Description of the task –
Keep to the lines from the one with "pink fork [691,288,853,369]" through the end of the data, and write them out exactly.

Stored data –
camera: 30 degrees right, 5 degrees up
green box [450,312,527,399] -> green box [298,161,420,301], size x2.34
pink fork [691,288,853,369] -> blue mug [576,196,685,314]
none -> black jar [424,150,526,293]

Solution to this problem –
pink fork [691,288,853,369] -> blue mug [576,196,685,314]
none -> black jar [424,150,526,293]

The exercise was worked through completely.